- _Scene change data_
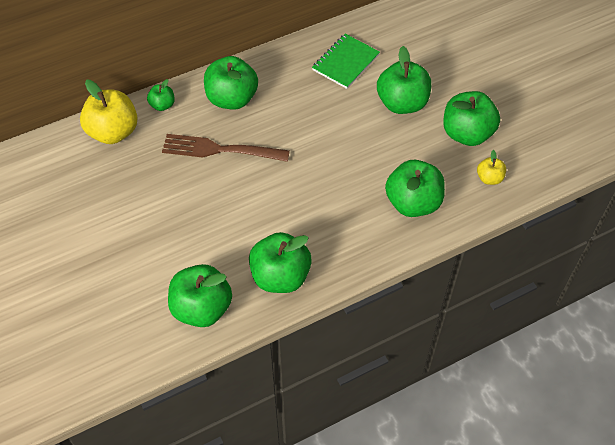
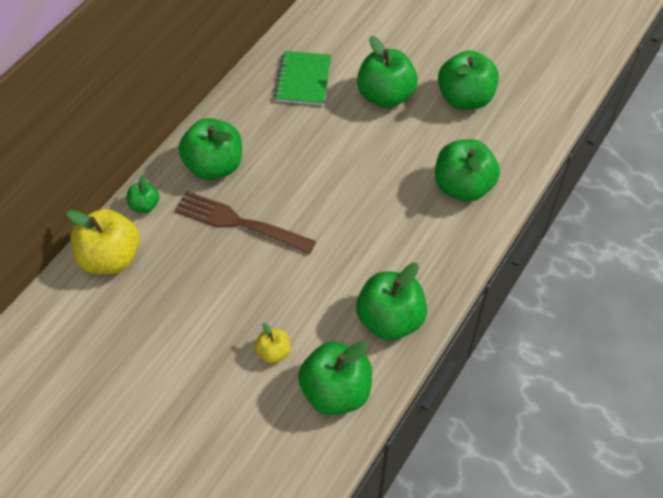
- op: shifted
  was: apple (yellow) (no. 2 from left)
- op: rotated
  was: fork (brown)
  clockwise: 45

- _What this task involves_
Repeat the data exactly, dropping every picture it holds.

- _Result of the task_
- op: shifted
  was: apple (yellow) (no. 2 from left)
- op: rotated
  was: fork (brown)
  clockwise: 45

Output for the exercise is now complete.